The task
Collect every line in the entries below that contains the string "alto", copying each one in full.

◇ ◇ ◇ ◇

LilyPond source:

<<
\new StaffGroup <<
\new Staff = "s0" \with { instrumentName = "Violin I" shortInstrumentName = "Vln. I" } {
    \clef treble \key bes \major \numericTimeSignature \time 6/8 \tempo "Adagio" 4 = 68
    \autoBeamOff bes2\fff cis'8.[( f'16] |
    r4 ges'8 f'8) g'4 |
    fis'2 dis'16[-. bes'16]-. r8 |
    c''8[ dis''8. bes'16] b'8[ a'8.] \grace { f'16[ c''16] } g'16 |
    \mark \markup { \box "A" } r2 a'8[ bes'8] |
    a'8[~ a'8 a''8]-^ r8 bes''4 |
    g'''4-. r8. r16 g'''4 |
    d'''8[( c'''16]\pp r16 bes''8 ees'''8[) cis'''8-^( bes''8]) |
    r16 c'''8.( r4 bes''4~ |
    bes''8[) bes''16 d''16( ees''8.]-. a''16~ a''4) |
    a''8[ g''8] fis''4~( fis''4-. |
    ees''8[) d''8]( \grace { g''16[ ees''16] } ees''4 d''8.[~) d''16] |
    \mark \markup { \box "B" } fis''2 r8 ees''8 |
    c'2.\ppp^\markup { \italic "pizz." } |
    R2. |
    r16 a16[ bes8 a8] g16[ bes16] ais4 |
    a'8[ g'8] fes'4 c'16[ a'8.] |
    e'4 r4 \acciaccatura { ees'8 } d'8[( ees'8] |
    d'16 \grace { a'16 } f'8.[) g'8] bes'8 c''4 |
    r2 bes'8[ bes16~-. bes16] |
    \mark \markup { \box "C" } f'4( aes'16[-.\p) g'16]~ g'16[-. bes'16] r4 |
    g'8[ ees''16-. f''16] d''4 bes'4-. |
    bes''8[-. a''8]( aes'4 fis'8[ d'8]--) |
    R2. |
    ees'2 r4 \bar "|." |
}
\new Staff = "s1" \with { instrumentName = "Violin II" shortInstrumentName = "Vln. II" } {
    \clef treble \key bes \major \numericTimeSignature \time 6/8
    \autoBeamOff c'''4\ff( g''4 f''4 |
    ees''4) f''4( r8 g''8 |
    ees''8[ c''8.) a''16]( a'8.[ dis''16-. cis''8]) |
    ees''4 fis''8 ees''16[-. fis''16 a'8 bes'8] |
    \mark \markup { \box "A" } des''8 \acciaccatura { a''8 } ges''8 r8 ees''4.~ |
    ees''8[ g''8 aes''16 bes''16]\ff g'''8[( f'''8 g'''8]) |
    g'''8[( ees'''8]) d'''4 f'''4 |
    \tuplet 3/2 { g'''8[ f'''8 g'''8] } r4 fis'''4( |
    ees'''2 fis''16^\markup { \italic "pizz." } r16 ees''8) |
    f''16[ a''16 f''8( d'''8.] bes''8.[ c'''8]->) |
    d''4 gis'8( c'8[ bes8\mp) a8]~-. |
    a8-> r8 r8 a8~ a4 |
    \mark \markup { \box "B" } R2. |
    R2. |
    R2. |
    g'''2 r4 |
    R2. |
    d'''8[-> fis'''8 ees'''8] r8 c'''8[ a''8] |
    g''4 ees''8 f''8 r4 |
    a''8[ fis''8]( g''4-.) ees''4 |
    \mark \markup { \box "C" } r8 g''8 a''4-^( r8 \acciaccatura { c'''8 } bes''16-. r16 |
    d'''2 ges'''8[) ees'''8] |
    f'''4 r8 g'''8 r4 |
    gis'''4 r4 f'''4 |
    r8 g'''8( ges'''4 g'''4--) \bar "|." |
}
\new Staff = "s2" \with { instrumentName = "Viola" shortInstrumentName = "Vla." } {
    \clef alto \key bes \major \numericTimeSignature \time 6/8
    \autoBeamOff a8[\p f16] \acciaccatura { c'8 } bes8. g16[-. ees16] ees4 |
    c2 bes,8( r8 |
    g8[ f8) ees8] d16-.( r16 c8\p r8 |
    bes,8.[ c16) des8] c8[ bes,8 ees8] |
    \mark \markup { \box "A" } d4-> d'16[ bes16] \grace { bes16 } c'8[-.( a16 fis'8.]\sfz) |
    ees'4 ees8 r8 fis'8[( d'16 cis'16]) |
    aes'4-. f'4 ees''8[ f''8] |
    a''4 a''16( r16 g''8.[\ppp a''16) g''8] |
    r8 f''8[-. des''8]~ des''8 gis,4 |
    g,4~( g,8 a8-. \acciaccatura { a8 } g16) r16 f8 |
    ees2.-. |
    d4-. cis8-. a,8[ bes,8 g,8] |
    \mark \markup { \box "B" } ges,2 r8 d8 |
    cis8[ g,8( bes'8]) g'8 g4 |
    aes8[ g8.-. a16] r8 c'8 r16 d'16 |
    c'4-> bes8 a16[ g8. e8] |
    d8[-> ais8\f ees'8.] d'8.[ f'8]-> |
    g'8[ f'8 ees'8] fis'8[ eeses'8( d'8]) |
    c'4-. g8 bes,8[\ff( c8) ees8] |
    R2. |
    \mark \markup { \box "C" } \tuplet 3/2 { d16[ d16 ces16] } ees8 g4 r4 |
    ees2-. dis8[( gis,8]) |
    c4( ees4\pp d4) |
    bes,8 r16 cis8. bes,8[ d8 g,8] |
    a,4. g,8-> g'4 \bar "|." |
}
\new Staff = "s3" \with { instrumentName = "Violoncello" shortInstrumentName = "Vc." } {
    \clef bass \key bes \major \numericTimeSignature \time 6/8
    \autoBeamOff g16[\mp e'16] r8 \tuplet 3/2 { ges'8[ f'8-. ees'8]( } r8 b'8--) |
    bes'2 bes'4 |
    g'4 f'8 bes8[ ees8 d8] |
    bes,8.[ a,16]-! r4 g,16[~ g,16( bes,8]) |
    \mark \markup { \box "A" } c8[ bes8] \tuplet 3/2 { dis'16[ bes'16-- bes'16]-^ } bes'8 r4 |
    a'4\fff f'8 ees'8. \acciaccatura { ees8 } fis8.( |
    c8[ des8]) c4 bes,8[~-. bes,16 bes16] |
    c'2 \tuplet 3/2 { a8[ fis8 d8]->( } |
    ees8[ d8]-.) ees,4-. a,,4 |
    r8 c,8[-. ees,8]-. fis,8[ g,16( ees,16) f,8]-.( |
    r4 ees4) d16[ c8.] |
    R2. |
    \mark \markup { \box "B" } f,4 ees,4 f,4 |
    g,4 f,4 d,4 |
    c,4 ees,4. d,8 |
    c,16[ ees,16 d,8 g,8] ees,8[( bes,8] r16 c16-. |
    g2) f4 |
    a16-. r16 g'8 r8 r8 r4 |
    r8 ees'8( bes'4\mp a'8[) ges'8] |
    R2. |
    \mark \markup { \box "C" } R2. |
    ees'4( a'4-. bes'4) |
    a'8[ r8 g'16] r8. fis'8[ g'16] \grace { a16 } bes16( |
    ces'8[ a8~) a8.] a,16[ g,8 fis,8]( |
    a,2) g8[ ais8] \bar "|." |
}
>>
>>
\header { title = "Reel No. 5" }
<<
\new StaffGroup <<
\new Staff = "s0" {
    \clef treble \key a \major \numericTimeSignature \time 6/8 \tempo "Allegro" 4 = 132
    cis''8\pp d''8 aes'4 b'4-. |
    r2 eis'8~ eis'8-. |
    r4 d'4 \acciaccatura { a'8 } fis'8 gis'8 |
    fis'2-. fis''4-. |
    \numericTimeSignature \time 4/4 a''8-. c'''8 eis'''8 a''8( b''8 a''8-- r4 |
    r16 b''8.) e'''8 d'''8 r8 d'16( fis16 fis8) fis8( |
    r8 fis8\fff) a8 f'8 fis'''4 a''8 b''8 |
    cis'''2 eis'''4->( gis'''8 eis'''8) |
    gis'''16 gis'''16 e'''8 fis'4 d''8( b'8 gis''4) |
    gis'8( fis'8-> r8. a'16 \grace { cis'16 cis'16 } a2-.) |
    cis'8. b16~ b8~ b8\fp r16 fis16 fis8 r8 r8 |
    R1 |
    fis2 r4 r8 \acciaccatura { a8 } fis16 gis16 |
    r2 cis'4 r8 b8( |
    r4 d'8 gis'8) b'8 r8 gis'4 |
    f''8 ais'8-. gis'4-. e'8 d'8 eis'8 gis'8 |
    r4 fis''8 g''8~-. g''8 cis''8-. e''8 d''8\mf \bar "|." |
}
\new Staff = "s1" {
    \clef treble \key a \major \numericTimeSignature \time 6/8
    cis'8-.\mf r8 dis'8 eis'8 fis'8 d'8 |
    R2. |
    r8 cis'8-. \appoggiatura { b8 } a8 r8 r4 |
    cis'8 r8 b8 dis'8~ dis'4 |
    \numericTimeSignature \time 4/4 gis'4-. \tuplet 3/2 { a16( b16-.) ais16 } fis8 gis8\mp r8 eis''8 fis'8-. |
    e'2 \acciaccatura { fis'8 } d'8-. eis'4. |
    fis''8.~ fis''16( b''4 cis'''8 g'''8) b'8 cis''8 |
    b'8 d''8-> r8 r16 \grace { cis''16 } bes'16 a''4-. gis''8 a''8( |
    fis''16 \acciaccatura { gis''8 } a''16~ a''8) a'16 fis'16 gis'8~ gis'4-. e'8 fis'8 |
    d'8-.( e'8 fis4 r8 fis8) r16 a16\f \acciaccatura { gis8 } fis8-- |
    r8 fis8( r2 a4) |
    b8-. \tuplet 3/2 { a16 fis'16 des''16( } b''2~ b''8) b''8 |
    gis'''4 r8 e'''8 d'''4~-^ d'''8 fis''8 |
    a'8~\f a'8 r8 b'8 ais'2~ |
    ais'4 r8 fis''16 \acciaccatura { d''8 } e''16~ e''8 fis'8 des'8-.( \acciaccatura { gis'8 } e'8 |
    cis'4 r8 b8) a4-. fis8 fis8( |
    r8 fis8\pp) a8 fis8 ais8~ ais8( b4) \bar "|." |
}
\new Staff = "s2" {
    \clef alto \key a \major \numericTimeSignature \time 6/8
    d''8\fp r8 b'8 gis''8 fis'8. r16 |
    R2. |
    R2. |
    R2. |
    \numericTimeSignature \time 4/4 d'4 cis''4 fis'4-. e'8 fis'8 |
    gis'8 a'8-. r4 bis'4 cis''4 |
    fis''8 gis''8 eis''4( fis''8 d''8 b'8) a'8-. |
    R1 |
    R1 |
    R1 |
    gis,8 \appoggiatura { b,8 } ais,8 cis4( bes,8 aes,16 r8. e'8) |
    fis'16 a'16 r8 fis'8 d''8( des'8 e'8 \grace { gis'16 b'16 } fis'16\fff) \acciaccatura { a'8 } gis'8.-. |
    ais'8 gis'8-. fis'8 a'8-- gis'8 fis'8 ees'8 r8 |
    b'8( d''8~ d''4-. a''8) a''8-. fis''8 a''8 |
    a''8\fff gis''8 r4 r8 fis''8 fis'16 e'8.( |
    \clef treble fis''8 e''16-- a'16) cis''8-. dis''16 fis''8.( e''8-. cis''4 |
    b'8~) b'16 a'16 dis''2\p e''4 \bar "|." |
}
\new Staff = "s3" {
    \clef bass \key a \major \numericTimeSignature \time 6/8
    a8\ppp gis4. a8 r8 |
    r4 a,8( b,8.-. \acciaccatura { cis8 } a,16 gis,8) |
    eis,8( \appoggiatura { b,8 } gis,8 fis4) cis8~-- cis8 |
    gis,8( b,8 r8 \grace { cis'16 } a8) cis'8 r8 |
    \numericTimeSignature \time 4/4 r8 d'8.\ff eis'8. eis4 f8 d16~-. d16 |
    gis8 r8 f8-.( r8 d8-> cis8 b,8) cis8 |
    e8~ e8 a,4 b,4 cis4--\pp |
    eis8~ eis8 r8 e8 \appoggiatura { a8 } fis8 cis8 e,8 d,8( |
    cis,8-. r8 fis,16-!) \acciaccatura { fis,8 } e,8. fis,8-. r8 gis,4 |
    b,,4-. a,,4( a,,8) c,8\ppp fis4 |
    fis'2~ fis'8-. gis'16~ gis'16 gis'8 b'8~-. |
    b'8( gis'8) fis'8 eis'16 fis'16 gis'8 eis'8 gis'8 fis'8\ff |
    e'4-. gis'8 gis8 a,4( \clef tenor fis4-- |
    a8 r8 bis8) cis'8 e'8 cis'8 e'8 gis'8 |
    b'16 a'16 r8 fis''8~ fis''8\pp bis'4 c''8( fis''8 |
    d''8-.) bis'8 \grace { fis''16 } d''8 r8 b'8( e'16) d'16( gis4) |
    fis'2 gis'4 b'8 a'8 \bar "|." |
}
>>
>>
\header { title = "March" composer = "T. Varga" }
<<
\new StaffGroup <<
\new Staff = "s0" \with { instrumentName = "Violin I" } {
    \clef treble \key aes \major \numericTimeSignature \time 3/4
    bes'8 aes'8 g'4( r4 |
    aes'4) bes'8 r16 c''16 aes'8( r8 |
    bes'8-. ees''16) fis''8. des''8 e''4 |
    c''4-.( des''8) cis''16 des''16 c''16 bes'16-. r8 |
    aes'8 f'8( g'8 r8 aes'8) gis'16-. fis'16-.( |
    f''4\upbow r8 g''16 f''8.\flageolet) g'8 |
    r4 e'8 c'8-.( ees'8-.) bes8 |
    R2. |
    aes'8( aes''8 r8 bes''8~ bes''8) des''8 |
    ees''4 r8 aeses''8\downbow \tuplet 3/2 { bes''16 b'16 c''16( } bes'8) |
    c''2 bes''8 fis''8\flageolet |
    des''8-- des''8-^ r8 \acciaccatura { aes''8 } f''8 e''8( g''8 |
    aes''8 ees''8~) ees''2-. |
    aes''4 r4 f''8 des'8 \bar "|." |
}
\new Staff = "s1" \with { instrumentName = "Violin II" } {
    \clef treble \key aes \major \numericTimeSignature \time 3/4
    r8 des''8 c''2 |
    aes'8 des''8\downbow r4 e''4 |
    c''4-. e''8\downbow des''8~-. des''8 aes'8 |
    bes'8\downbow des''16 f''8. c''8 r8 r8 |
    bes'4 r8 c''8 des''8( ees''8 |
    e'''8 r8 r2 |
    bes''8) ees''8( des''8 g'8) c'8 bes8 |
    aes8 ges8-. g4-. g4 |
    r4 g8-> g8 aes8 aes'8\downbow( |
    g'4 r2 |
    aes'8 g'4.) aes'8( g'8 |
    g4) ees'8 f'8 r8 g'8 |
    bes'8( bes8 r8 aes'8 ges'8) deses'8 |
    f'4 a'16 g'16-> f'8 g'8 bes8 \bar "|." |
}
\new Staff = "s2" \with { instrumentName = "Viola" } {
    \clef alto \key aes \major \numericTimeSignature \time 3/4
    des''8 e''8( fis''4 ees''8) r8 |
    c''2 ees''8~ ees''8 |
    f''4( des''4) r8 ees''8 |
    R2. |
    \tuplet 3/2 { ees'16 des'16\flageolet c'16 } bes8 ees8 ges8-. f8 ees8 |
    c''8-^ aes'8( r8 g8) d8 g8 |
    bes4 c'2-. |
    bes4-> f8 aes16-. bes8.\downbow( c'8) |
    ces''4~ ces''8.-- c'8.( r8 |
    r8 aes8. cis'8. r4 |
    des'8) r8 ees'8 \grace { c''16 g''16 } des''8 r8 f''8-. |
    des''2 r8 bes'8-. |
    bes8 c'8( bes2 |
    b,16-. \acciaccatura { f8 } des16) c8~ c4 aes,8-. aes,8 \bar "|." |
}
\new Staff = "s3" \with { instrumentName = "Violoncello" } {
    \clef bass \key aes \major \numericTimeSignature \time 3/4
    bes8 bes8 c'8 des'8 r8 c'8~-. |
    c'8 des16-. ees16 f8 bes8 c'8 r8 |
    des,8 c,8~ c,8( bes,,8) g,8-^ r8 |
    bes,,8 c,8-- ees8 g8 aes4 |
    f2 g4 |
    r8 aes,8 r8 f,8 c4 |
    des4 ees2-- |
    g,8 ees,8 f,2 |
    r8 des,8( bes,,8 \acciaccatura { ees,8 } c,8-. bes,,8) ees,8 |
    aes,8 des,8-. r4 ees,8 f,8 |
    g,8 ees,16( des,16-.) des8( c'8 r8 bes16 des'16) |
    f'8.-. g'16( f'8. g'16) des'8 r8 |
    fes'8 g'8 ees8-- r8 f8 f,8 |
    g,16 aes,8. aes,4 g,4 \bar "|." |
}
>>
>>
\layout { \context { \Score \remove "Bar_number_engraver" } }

◇ ◇ ◇ ◇

Answer to the exercise
    \clef alto \key bes \major \numericTimeSignature \time 6/8
    \clef alto \key a \major \numericTimeSignature \time 6/8
    \clef alto \key aes \major \numericTimeSignature \time 3/4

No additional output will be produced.